Express the lines of the listing as a JSON list of strings, one string per line with blank lines omitted, starting at the line containing "pink diamond: moved" and ending at the line containing "green hexagon: moved 18 px down". Include only those lines.

## SUPPLIED DATA

....

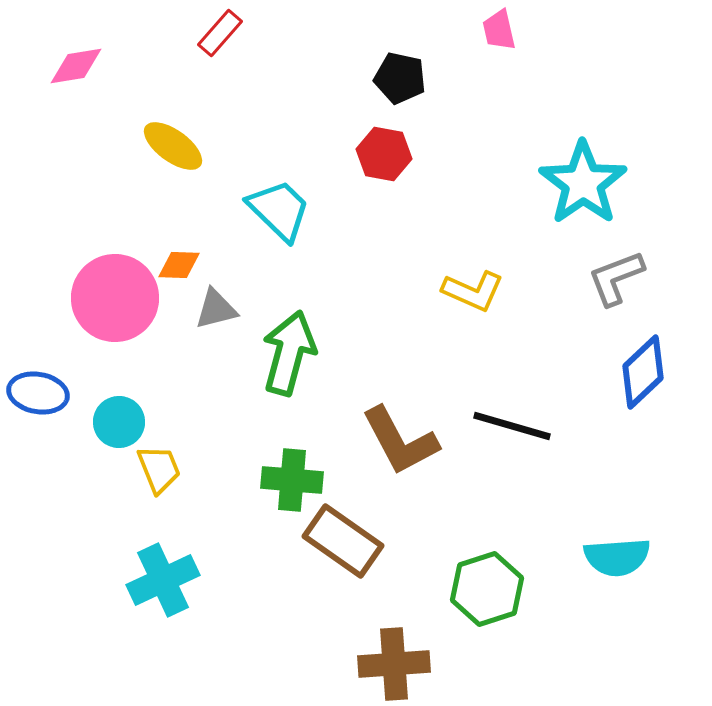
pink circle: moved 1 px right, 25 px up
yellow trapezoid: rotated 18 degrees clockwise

....

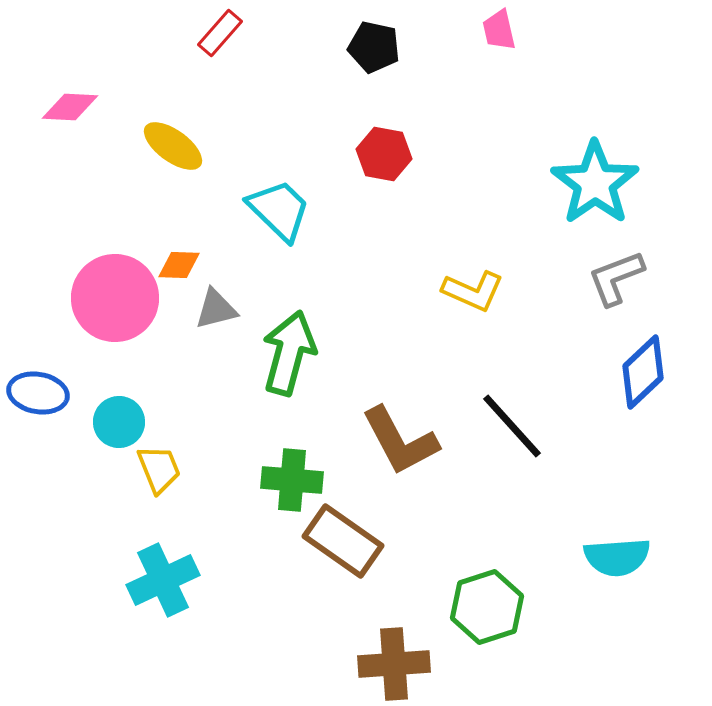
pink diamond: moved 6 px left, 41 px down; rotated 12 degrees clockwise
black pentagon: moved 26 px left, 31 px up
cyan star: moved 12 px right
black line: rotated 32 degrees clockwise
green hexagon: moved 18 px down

....

## FINAL RESULT
[
  "pink diamond: moved 6 px left, 41 px down; rotated 12 degrees clockwise",
  "black pentagon: moved 26 px left, 31 px up",
  "cyan star: moved 12 px right",
  "black line: rotated 32 degrees clockwise",
  "green hexagon: moved 18 px down"
]